Work to be completed: Could you print exactly the lines from the one that contains "IC8 pin GP0: FWD -> ALARM" to the end of the data, both ends included, and nothing else? Skip the pictures.

--- Given entries ---

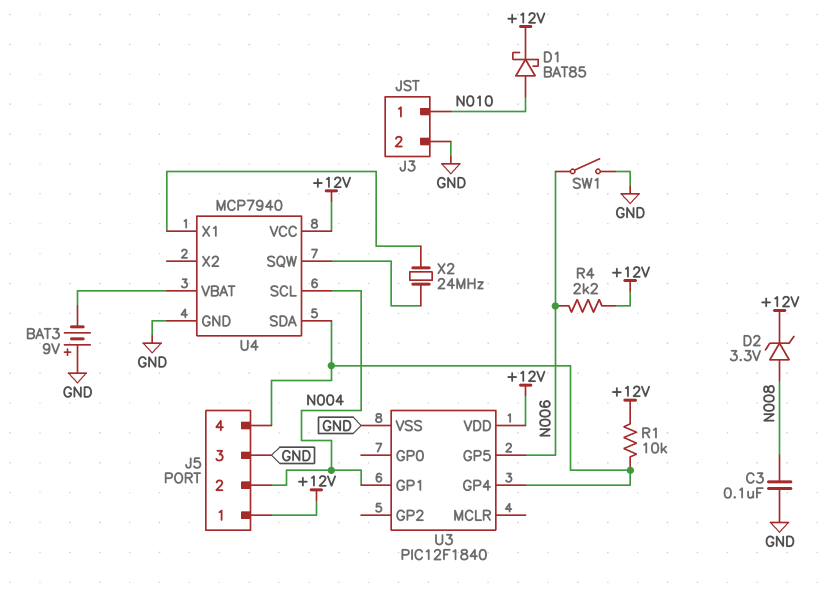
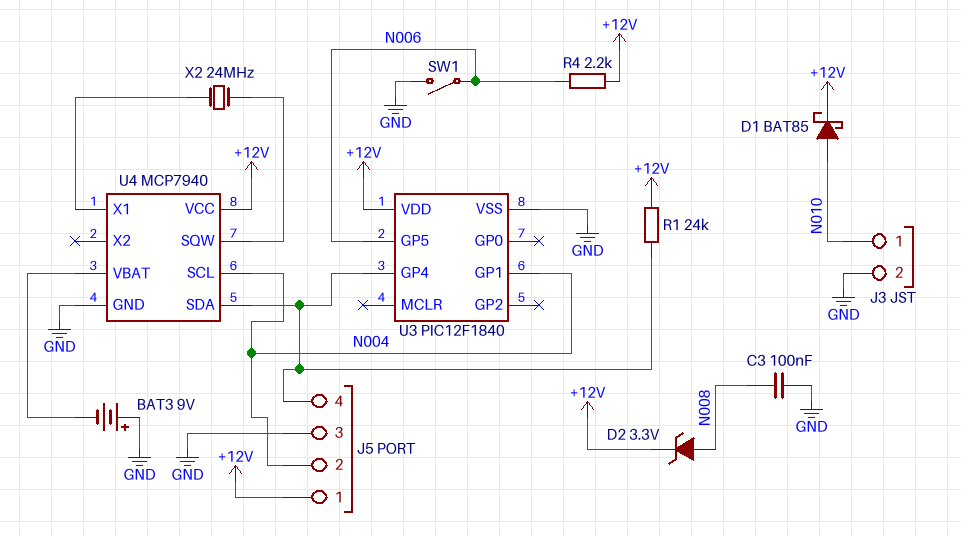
R1: 10k (+12V, J5/4) -> 24k (+12V, J5/4)

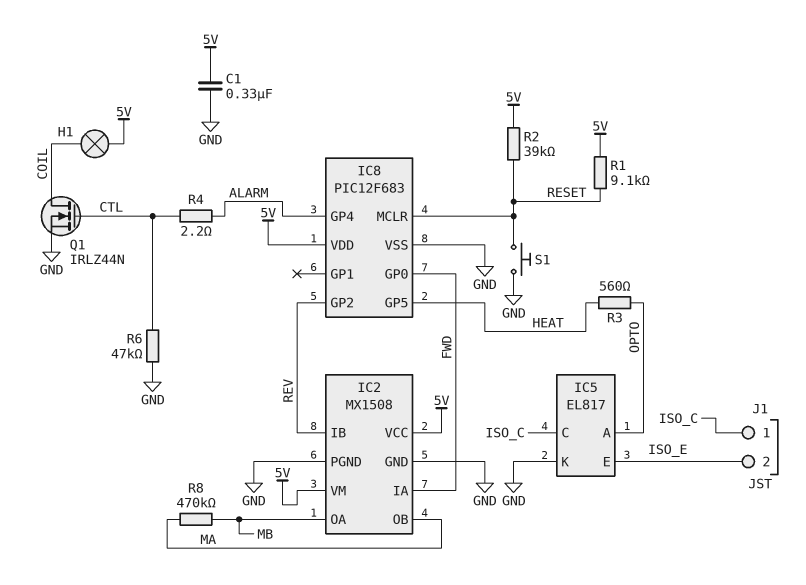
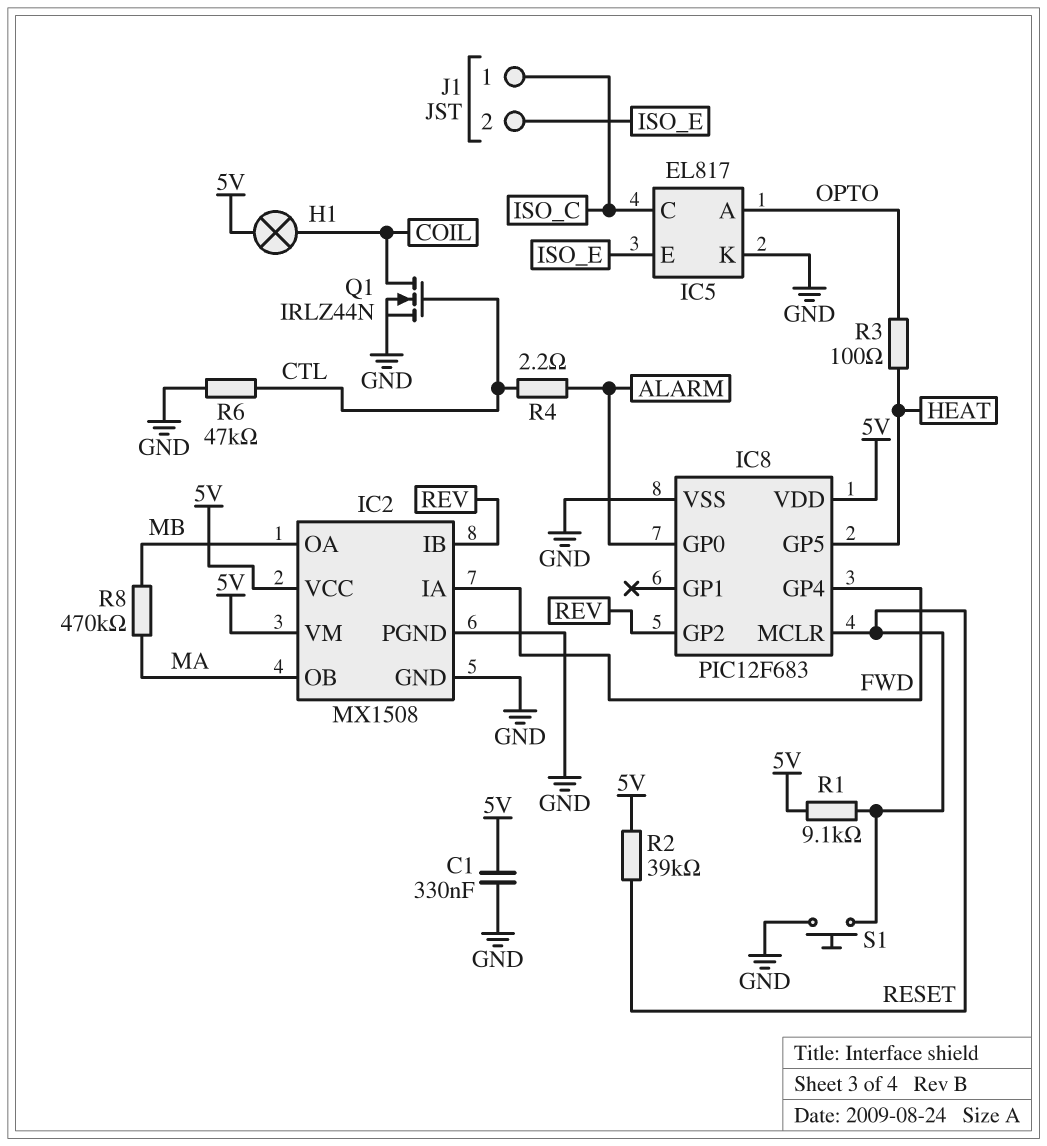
IC8 pin GP0: FWD -> ALARM
IC8 pin GP4: ALARM -> FWD
R3: 560 (HEAT, OPTO) -> 100 (HEAT, OPTO)

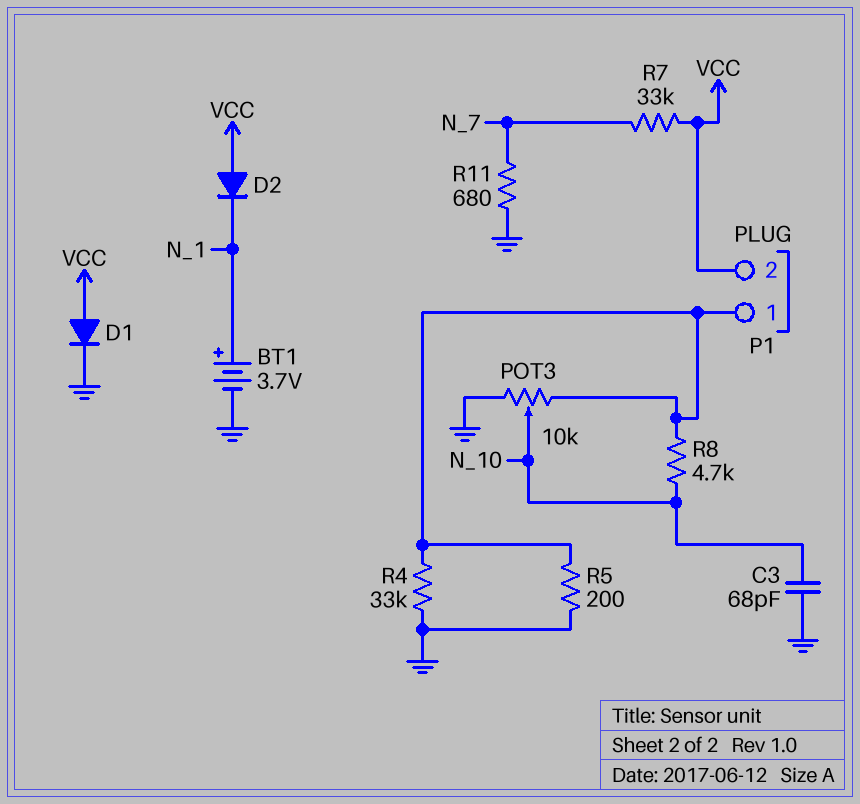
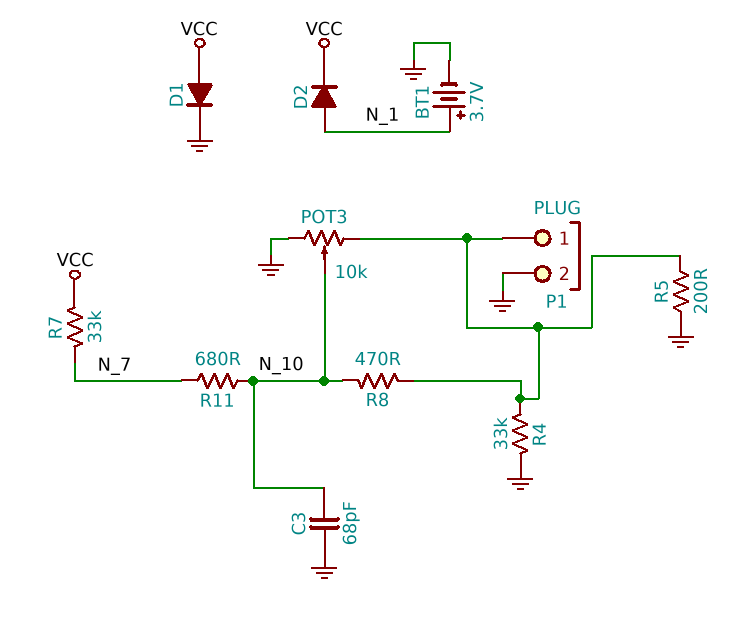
D2: diode (A VCC, K N_1) -> diode (A N_1, K VCC)
P1 pin 2: VCC -> GND
R8: 4.7k (N_10, P1/1) -> 470 (N_10, P1/1)
R11: 680 (GND, N_7) -> 680 (N_7, N_10)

---

Result:
IC8 pin GP0: FWD -> ALARM
IC8 pin GP4: ALARM -> FWD
R3: 560 (HEAT, OPTO) -> 100 (HEAT, OPTO)

D2: diode (A VCC, K N_1) -> diode (A N_1, K VCC)
P1 pin 2: VCC -> GND
R8: 4.7k (N_10, P1/1) -> 470 (N_10, P1/1)
R11: 680 (GND, N_7) -> 680 (N_7, N_10)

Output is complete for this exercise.